[Data entries]
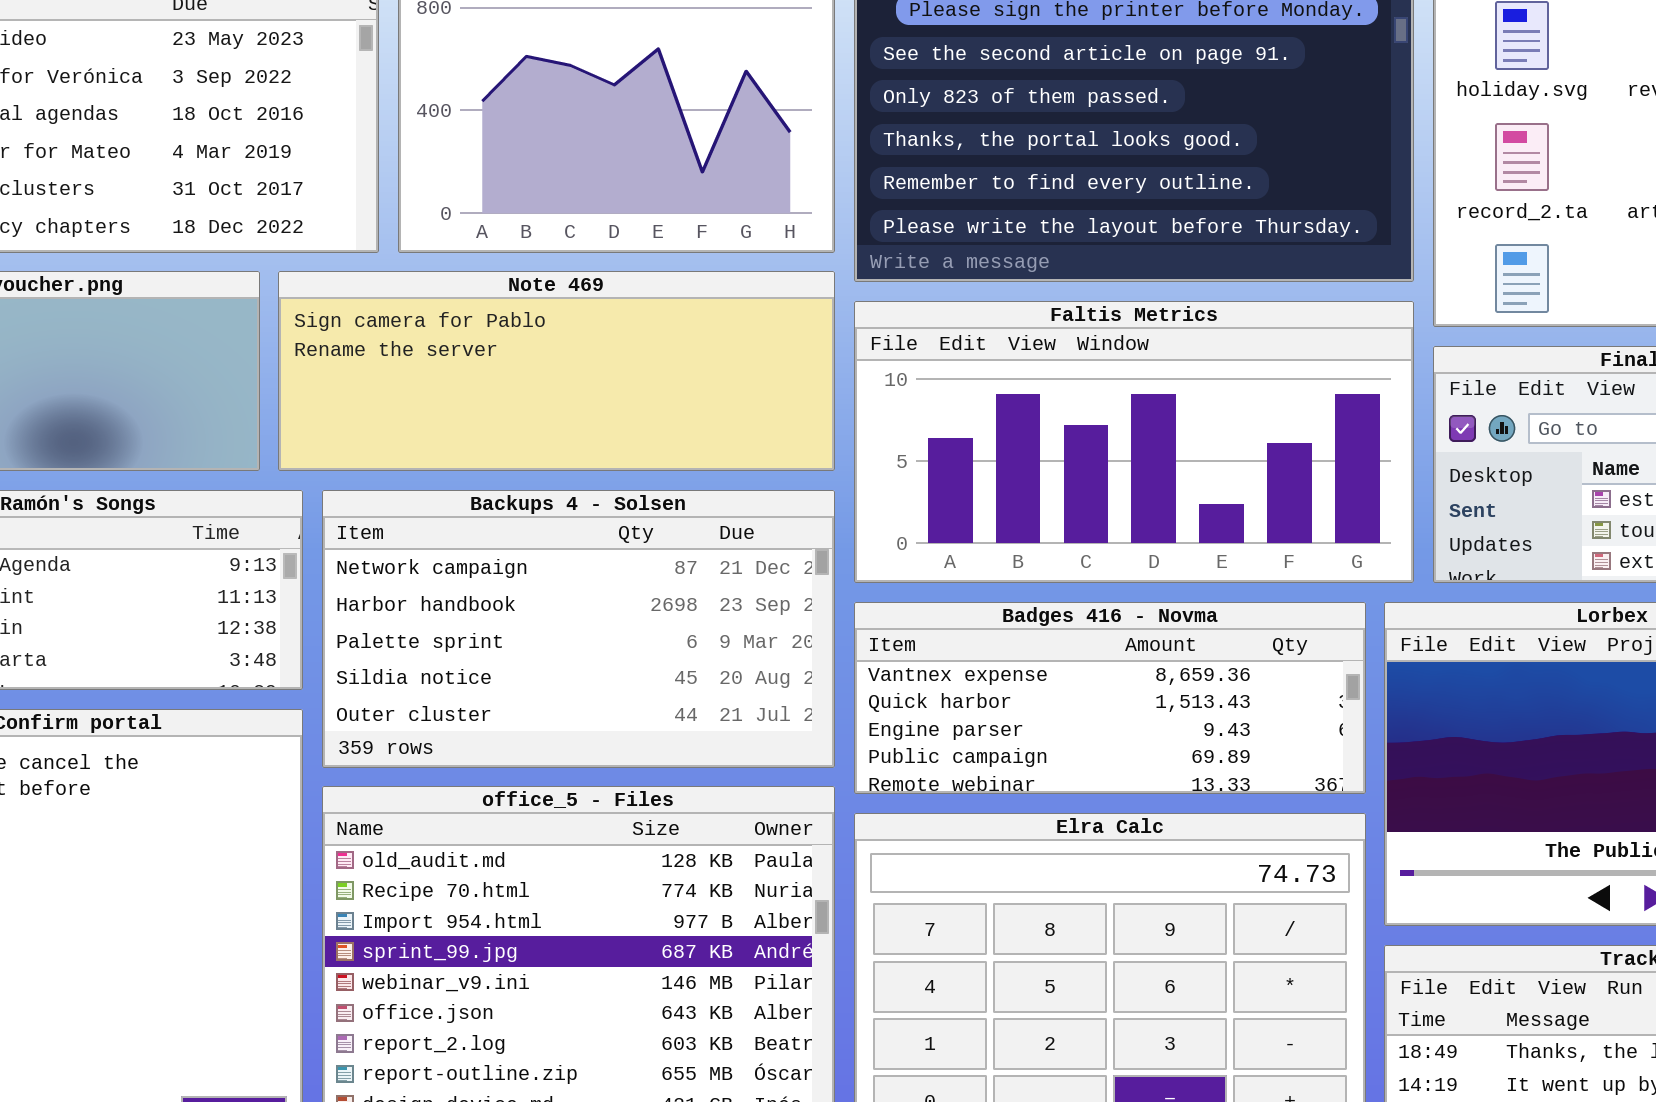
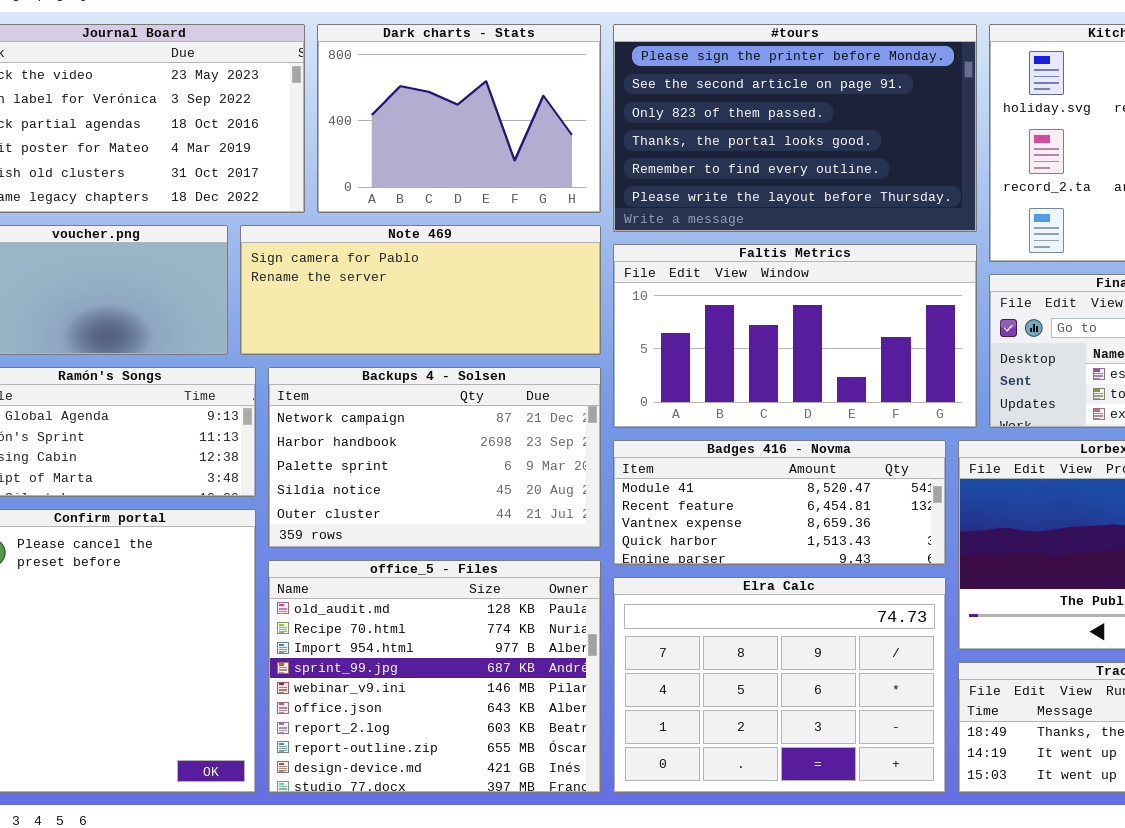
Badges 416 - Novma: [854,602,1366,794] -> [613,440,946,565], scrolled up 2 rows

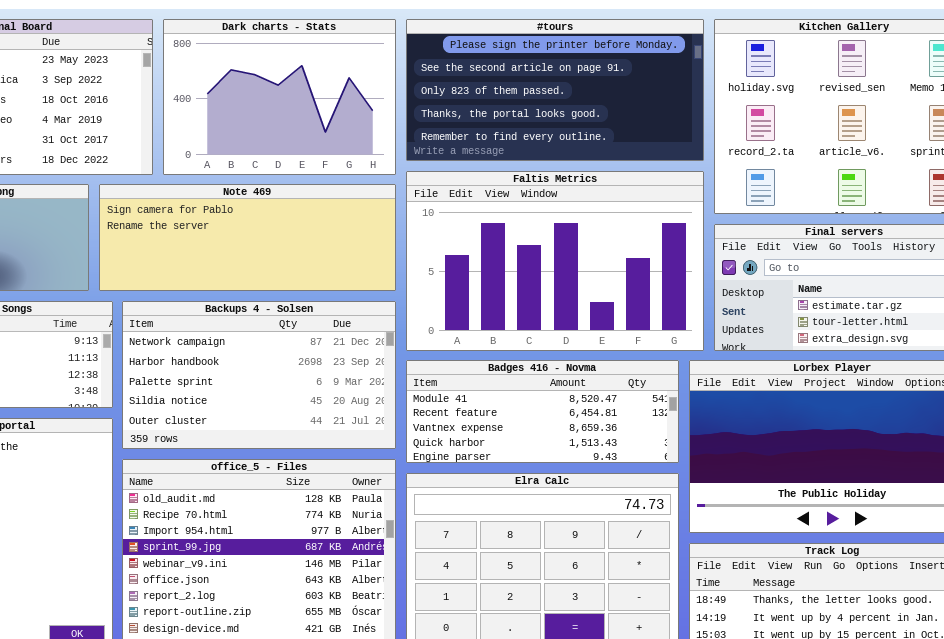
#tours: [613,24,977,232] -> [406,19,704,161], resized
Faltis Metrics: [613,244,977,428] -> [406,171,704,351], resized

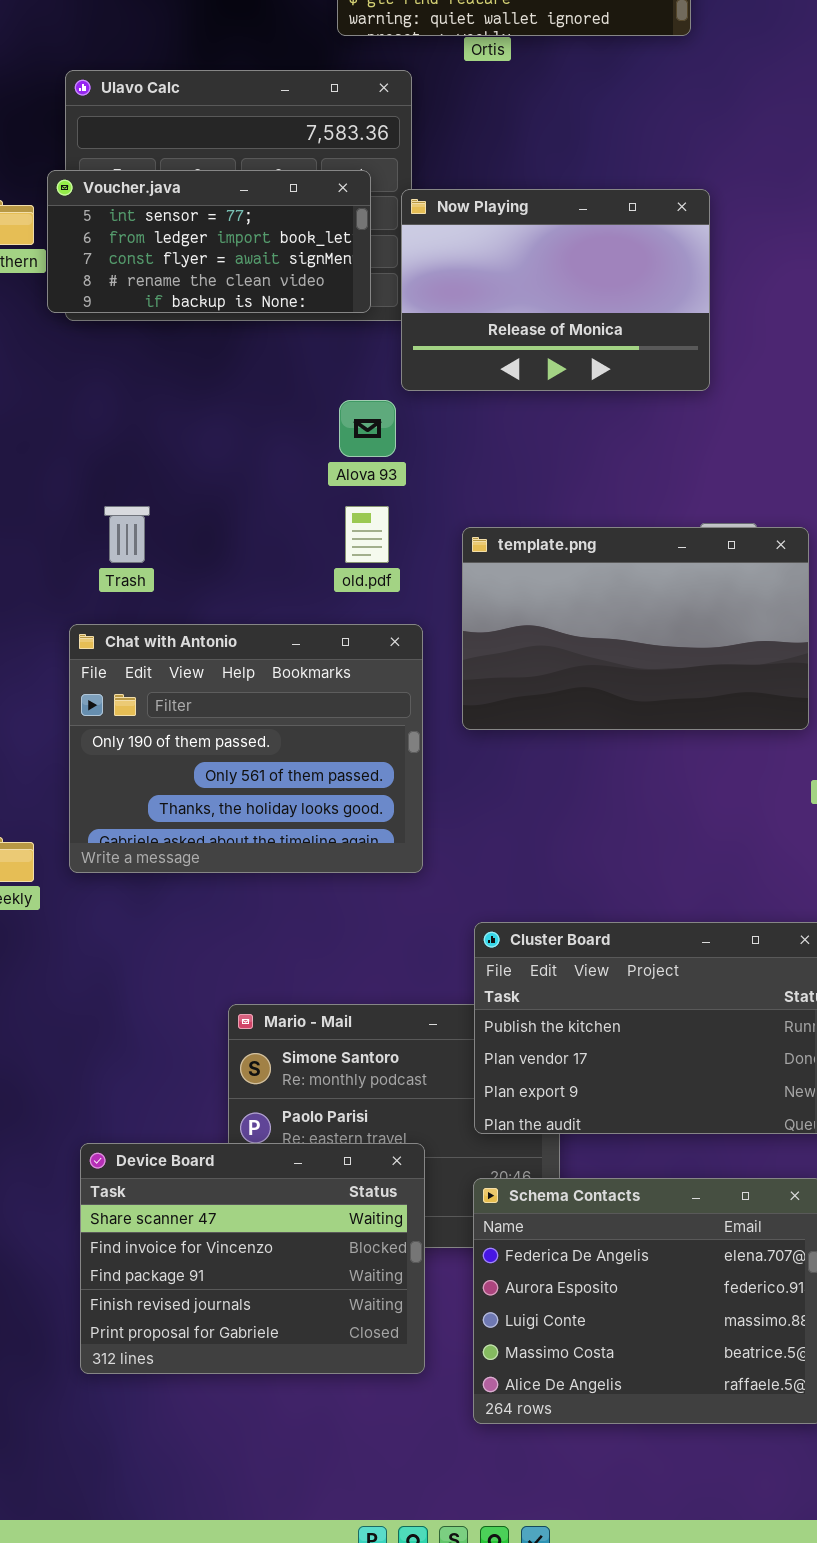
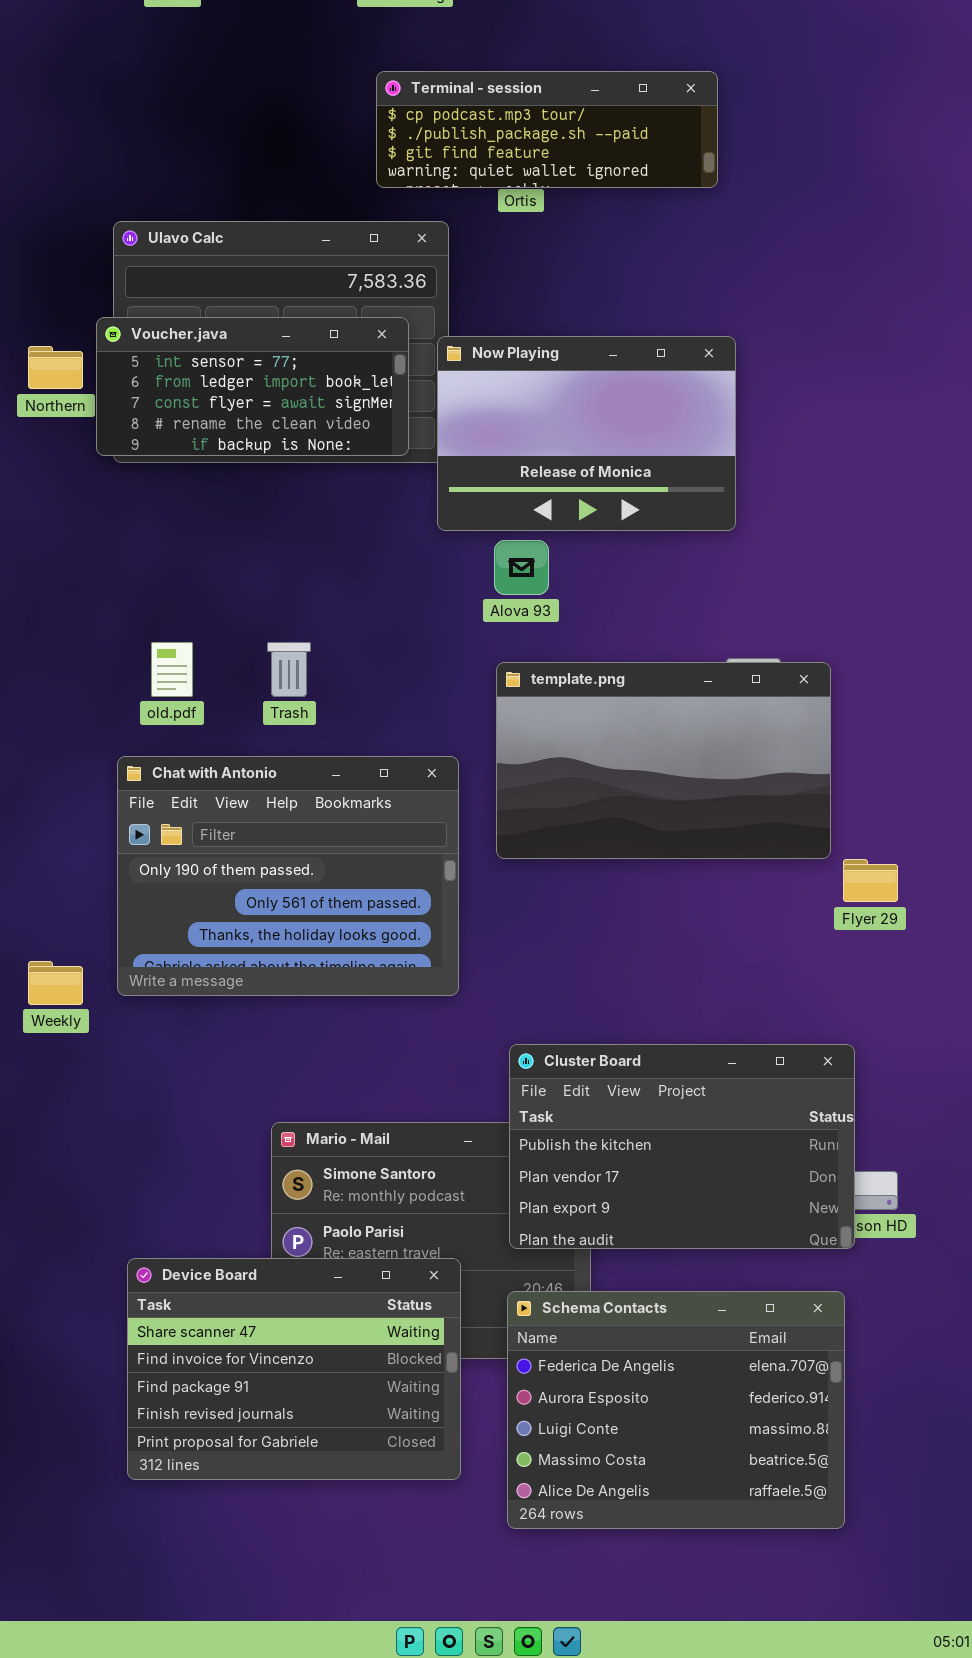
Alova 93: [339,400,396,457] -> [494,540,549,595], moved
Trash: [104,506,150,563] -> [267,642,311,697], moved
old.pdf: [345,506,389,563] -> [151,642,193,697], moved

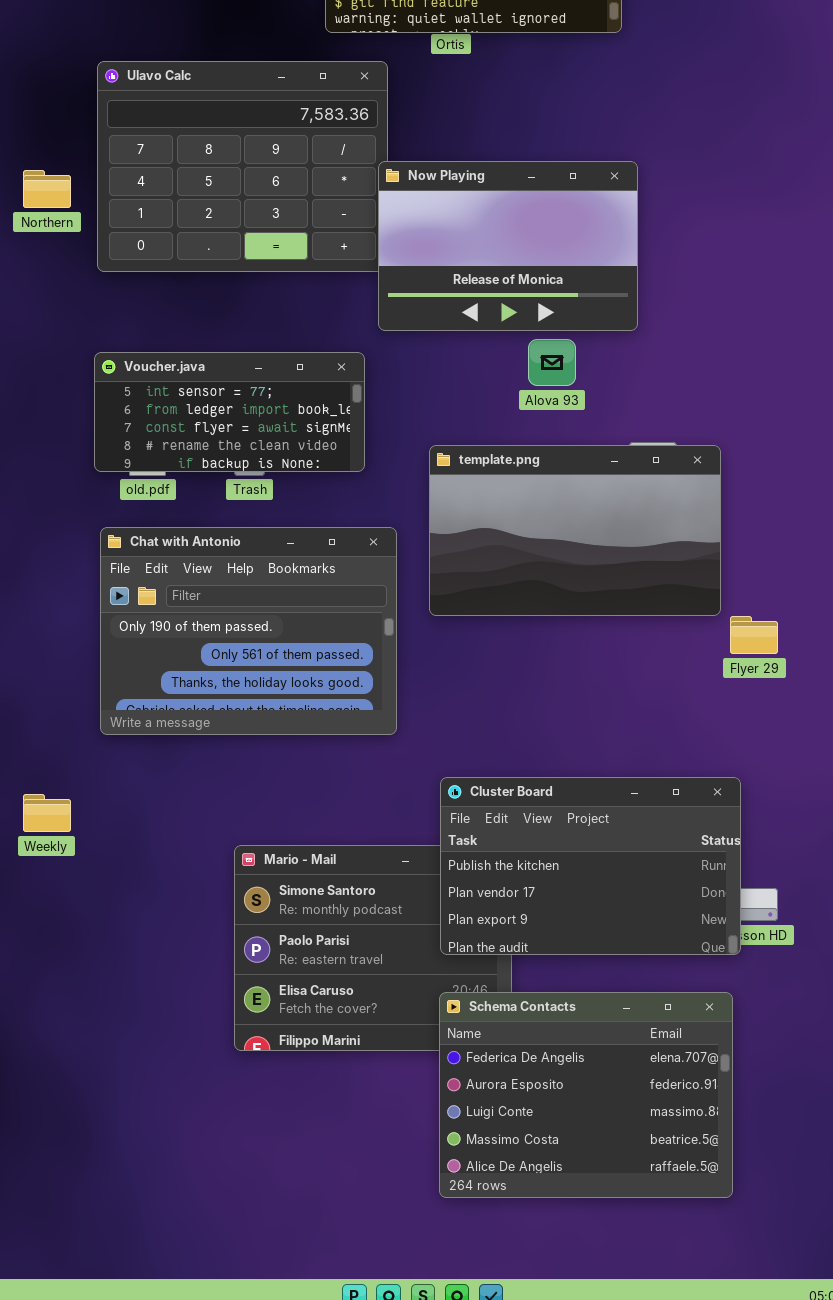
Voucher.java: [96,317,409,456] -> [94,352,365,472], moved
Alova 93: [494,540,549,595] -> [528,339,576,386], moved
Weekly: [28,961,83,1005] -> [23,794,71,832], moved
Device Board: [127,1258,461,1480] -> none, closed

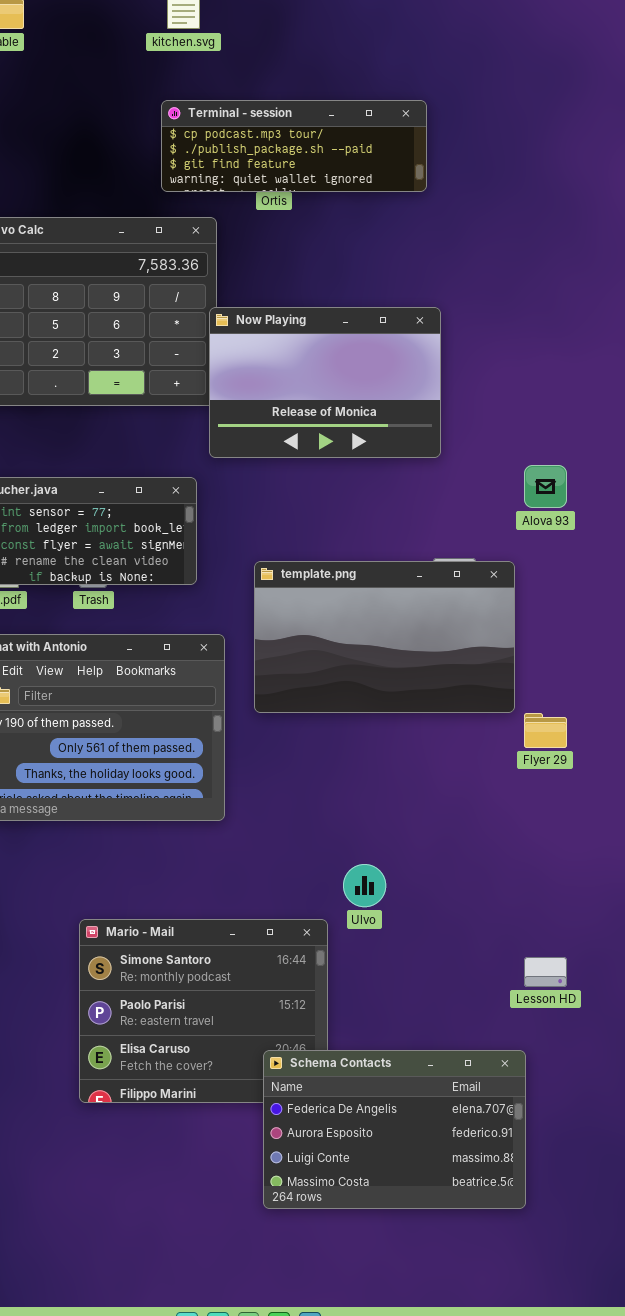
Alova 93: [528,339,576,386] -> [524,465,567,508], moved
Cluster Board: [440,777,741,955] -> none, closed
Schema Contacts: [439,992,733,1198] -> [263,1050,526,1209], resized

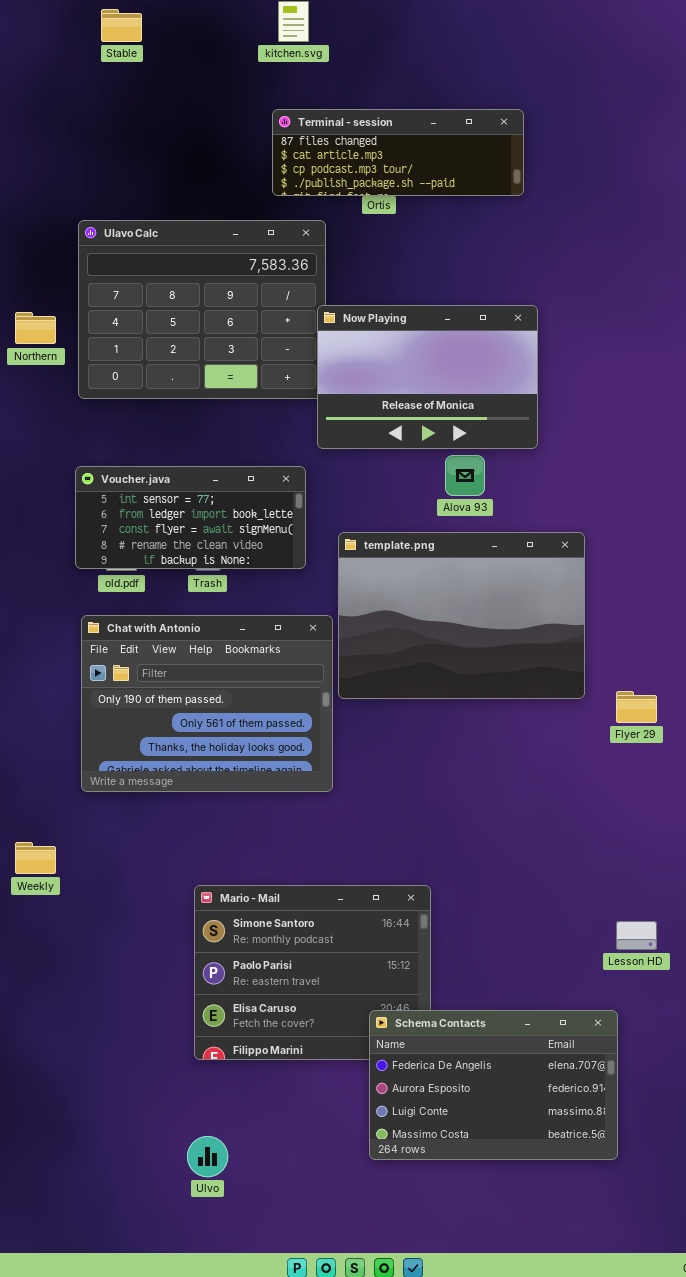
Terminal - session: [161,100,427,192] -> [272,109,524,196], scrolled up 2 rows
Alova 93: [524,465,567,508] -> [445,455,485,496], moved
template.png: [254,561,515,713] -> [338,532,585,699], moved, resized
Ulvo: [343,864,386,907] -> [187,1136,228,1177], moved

■ Problem ■
Leave out every picture, and repeat word for word only the lines from the one holding "Alova 93: [528,339,576,386]" through the end of the entries above, both ends included.

■ Solution for this problem ■
Alova 93: [528,339,576,386] -> [524,465,567,508], moved
Cluster Board: [440,777,741,955] -> none, closed
Schema Contacts: [439,992,733,1198] -> [263,1050,526,1209], resized

Terminal - session: [161,100,427,192] -> [272,109,524,196], scrolled up 2 rows
Alova 93: [524,465,567,508] -> [445,455,485,496], moved
template.png: [254,561,515,713] -> [338,532,585,699], moved, resized
Ulvo: [343,864,386,907] -> [187,1136,228,1177], moved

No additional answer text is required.